BEGIN LISTED RECORDS

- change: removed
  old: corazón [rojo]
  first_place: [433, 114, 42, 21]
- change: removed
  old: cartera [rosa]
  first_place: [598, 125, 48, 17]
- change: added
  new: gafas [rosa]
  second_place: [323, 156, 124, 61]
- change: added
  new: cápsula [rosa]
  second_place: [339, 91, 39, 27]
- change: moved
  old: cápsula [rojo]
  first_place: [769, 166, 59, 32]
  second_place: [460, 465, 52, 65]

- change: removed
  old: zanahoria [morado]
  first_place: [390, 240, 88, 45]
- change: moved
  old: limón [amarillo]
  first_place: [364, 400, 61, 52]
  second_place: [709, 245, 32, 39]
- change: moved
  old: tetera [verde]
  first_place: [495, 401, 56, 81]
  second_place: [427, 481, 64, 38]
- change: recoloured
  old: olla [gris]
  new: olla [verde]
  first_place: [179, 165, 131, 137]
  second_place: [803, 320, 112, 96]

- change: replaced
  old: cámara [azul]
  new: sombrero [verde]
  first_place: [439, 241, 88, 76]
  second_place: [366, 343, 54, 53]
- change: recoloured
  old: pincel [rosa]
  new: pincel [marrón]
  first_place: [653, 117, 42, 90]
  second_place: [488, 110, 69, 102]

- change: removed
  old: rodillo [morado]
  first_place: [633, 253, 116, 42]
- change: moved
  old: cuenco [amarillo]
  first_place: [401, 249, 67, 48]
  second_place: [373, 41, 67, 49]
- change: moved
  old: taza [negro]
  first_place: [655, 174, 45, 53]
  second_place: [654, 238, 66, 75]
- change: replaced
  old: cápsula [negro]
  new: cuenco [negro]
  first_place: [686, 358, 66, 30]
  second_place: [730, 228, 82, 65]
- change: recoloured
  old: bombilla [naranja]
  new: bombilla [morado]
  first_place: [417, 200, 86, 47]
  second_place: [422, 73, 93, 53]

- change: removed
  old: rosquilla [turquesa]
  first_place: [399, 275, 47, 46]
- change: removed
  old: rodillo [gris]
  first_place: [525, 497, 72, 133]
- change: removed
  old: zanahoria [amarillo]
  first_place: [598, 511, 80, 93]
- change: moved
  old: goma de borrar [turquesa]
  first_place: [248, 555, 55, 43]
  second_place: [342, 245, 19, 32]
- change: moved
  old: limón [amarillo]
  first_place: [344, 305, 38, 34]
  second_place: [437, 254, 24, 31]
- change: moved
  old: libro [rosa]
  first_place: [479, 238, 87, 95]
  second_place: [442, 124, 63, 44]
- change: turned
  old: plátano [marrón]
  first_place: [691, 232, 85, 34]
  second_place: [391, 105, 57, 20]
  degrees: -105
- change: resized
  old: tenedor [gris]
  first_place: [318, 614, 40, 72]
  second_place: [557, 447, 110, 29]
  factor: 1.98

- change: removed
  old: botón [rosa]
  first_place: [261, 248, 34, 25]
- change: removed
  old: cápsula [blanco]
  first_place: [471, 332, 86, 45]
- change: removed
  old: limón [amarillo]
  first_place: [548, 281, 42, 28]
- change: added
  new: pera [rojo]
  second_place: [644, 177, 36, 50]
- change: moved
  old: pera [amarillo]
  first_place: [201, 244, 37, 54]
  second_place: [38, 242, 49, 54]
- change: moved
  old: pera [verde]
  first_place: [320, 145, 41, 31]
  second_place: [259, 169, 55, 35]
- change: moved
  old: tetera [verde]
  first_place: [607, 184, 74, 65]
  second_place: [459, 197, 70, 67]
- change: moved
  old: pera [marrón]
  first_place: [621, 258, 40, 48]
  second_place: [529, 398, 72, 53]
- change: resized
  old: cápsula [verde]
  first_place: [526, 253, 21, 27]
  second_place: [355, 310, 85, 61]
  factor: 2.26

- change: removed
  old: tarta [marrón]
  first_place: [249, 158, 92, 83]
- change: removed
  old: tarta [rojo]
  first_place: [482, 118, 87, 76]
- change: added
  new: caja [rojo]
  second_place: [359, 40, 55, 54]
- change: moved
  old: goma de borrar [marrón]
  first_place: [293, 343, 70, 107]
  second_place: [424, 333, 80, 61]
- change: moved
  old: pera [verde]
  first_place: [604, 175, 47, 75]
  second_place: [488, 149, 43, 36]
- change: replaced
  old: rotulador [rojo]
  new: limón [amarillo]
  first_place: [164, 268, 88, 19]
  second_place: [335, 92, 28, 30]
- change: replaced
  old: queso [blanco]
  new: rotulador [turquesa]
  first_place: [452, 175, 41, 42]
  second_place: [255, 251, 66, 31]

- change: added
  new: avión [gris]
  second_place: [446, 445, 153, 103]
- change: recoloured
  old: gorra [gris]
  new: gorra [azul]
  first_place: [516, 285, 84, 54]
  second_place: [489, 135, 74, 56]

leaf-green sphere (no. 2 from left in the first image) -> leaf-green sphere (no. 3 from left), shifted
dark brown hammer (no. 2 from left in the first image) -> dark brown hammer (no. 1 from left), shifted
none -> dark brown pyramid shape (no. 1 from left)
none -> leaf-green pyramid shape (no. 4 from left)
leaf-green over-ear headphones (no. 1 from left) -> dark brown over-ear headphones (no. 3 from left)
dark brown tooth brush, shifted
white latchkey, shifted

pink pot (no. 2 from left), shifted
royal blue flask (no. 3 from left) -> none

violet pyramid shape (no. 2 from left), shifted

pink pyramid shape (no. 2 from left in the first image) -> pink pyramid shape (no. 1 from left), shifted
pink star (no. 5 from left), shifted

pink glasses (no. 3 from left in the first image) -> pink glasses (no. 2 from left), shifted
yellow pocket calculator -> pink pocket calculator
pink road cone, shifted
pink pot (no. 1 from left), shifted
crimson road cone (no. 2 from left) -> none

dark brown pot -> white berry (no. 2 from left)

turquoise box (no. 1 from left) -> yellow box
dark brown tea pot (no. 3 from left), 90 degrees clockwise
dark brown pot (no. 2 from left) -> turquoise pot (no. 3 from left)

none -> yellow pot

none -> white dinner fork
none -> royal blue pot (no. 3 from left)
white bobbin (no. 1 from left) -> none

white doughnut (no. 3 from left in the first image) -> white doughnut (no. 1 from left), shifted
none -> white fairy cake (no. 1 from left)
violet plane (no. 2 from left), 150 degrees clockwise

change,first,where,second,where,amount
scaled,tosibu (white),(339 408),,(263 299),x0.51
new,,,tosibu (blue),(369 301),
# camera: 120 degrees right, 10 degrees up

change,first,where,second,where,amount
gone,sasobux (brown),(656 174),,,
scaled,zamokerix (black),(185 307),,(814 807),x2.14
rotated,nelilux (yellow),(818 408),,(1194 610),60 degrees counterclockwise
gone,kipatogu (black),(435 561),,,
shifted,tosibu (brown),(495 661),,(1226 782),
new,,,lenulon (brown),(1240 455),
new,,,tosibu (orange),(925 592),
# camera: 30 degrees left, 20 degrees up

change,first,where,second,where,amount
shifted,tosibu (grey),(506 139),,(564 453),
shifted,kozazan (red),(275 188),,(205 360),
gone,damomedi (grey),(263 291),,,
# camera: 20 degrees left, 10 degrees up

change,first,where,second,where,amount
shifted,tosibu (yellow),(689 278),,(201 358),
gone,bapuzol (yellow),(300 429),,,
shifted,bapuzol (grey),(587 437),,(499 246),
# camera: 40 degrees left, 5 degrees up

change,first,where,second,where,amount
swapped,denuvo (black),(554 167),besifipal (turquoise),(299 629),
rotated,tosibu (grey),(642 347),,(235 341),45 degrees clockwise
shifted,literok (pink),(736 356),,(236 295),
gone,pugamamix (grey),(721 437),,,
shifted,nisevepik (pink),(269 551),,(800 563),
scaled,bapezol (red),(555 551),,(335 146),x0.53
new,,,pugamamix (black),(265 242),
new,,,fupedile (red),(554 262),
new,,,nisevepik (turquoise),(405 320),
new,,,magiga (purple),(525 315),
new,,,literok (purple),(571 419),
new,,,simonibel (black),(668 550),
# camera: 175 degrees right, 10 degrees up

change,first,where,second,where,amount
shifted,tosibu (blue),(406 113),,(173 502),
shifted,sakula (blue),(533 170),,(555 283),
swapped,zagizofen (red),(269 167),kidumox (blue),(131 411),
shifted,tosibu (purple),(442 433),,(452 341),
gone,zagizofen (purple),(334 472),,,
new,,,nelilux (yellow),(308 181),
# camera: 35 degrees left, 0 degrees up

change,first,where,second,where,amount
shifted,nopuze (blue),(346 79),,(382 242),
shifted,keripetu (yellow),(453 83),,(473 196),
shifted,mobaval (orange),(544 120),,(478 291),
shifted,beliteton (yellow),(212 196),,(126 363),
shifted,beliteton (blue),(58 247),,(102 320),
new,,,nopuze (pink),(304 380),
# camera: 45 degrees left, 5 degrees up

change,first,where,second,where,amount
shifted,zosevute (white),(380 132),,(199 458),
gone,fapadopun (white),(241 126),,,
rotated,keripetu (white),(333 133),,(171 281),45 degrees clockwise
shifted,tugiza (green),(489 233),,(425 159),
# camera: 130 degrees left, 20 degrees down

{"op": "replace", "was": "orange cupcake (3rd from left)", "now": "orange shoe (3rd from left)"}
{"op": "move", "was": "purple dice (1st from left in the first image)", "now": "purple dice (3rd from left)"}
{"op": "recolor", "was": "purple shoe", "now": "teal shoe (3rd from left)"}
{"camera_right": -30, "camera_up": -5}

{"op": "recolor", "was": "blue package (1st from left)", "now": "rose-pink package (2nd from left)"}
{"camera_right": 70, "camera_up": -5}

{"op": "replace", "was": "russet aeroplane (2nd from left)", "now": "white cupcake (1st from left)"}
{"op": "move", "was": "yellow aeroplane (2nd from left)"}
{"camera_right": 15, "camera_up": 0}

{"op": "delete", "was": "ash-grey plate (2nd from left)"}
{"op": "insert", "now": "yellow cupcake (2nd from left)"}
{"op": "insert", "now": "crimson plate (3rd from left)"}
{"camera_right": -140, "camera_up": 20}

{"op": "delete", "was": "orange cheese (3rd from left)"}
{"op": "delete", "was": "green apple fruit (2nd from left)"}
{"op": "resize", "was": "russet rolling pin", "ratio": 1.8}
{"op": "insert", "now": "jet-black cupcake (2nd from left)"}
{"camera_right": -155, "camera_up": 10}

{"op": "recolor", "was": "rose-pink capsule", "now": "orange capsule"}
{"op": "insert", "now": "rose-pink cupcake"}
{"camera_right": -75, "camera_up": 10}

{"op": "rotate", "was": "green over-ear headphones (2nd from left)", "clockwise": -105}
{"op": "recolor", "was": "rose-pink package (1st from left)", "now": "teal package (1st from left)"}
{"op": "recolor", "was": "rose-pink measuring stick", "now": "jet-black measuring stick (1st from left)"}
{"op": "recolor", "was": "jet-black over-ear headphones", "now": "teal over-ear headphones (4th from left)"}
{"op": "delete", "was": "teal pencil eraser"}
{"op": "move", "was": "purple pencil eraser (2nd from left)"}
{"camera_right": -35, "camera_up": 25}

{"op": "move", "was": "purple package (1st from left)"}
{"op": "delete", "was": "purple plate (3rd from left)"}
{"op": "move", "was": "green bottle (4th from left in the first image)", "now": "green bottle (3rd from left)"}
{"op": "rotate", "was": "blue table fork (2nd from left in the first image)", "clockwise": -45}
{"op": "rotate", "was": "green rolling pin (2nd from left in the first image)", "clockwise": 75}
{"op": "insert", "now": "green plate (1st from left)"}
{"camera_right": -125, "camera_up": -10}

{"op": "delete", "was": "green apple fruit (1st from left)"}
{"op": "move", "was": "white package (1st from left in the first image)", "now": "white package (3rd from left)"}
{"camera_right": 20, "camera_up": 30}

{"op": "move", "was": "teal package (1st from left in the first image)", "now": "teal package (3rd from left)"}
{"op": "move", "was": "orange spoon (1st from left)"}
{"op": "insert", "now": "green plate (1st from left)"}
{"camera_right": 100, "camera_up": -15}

END LISTED RECORDS

## WHAT THE EXERCISE ASKS
Emit an exact copy of the lines spanning the start of the records to the line containing "first_place: [769, 166, 59, 32]", inclusive, and no other output.

## OUTPUT FOR THIS TASK
- change: removed
  old: corazón [rojo]
  first_place: [433, 114, 42, 21]
- change: removed
  old: cartera [rosa]
  first_place: [598, 125, 48, 17]
- change: added
  new: gafas [rosa]
  second_place: [323, 156, 124, 61]
- change: added
  new: cápsula [rosa]
  second_place: [339, 91, 39, 27]
- change: moved
  old: cápsula [rojo]
  first_place: [769, 166, 59, 32]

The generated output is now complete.